* BEGIN Task inputs *

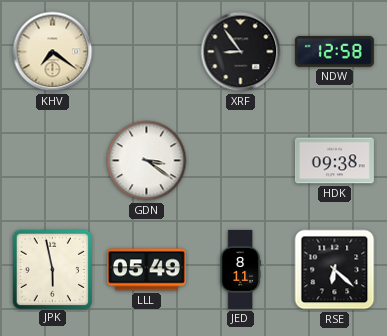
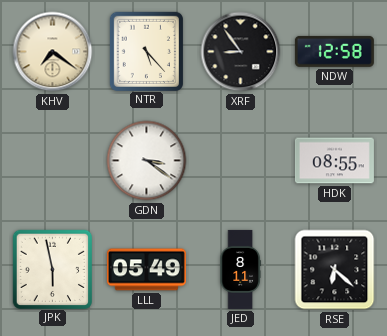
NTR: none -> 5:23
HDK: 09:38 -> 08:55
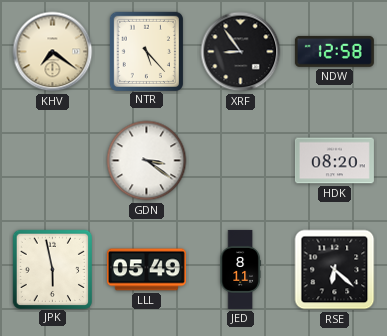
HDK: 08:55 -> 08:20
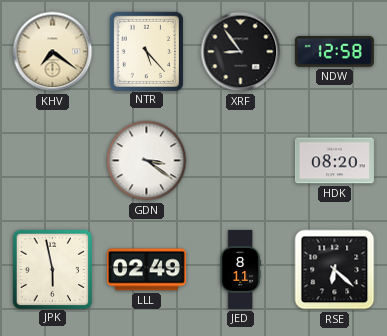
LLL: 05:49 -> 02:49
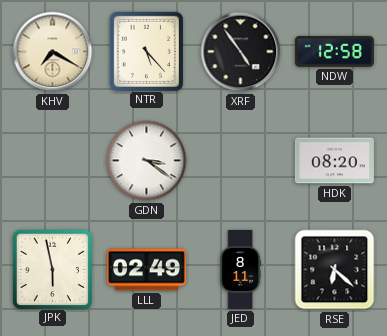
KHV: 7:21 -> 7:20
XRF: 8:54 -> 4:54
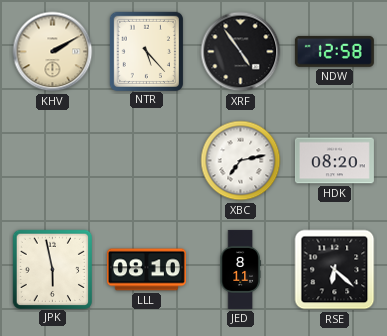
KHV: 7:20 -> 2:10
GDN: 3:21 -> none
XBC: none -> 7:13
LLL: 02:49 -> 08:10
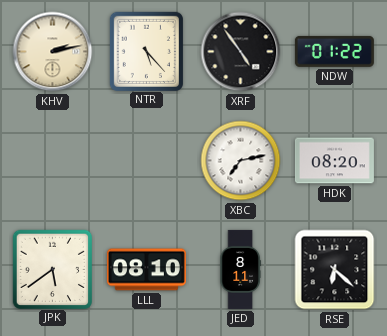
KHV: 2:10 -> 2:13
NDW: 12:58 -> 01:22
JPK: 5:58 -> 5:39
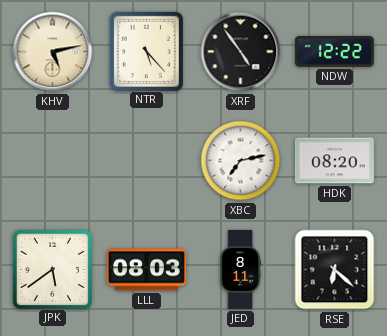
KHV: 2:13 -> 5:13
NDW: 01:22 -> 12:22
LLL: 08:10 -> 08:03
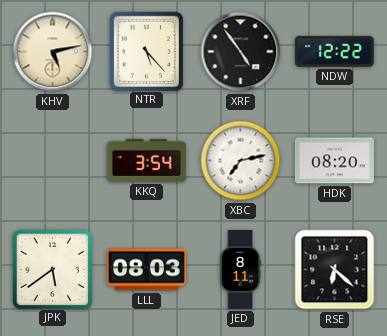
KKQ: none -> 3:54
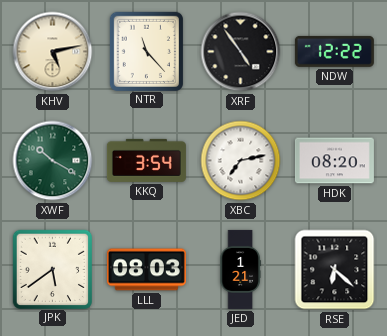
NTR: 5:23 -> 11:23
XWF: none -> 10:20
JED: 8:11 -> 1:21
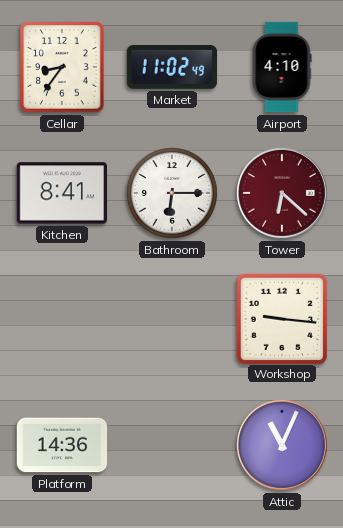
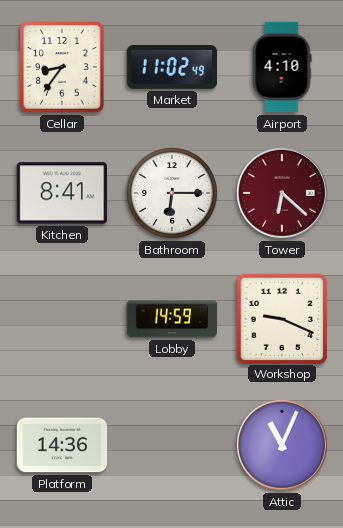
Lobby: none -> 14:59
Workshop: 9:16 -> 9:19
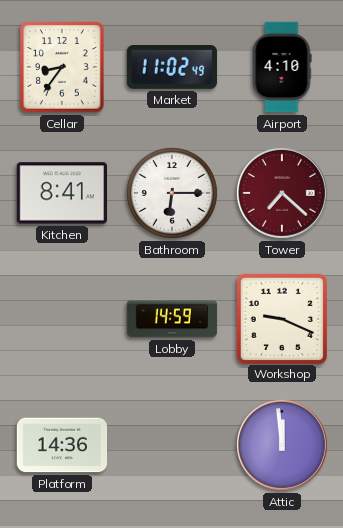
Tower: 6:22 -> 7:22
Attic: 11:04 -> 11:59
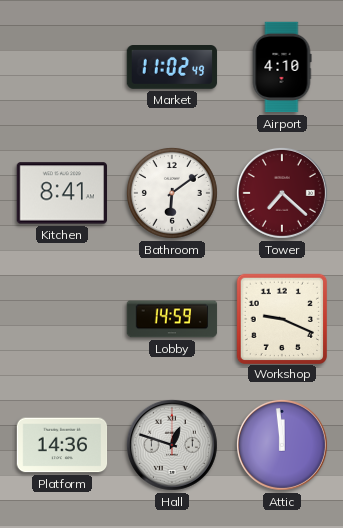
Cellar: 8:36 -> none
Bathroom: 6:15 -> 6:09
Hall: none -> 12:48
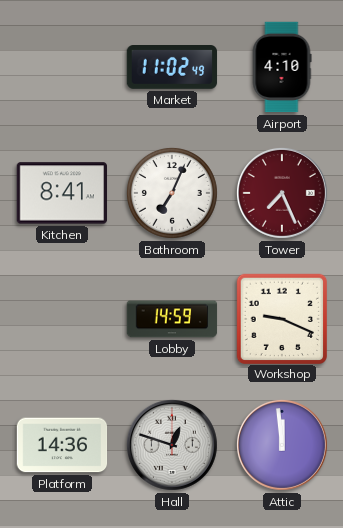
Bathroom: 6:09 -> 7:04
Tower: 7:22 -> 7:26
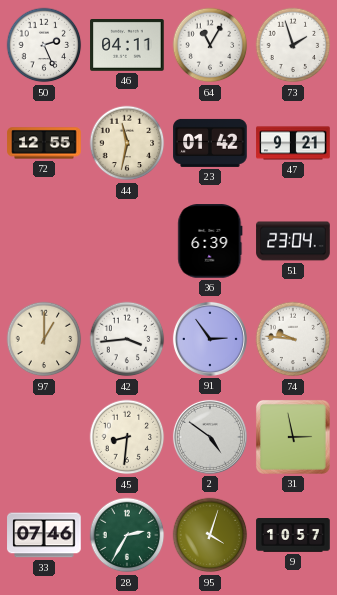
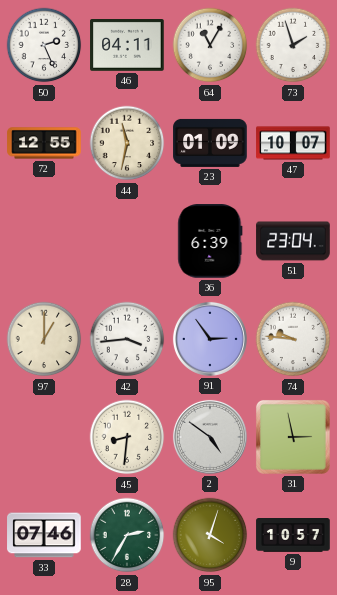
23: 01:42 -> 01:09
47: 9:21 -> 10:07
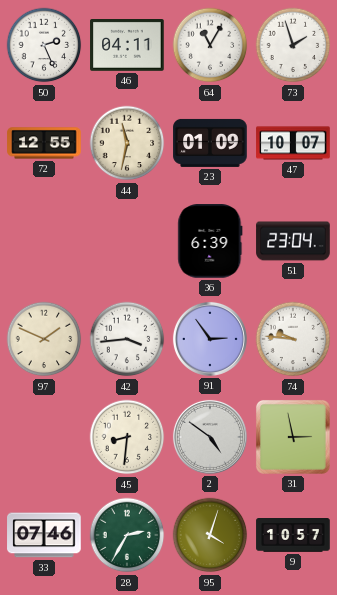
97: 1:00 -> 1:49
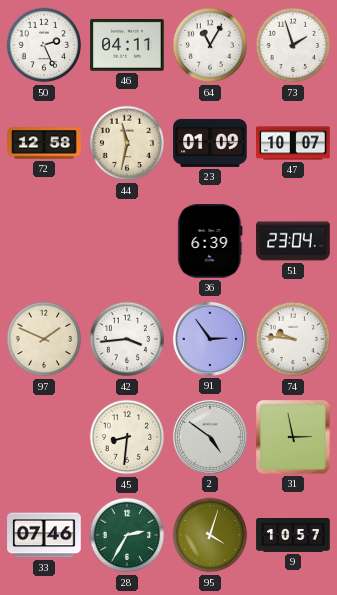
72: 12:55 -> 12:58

* END Task inputs *

**Task to complete**
Reproduce every row above without changing a character, and leave out the pictures.

**Response to this task**
NTR: none -> 5:23
HDK: 09:38 -> 08:55
HDK: 08:55 -> 08:20
LLL: 05:49 -> 02:49
KHV: 7:21 -> 7:20
XRF: 8:54 -> 4:54
KHV: 7:20 -> 2:10
GDN: 3:21 -> none
XBC: none -> 7:13
LLL: 02:49 -> 08:10
KHV: 2:10 -> 2:13
NDW: 12:58 -> 01:22
JPK: 5:58 -> 5:39
KHV: 2:13 -> 5:13
NDW: 01:22 -> 12:22
LLL: 08:10 -> 08:03
KKQ: none -> 3:54
NTR: 5:23 -> 11:23
XWF: none -> 10:20
JED: 8:11 -> 1:21
Lobby: none -> 14:59
Workshop: 9:16 -> 9:19
Tower: 6:22 -> 7:22
Attic: 11:04 -> 11:59
Cellar: 8:36 -> none
Bathroom: 6:15 -> 6:09
Hall: none -> 12:48
Bathroom: 6:09 -> 7:04
Tower: 7:22 -> 7:26
23: 01:42 -> 01:09
47: 9:21 -> 10:07
97: 1:00 -> 1:49
72: 12:55 -> 12:58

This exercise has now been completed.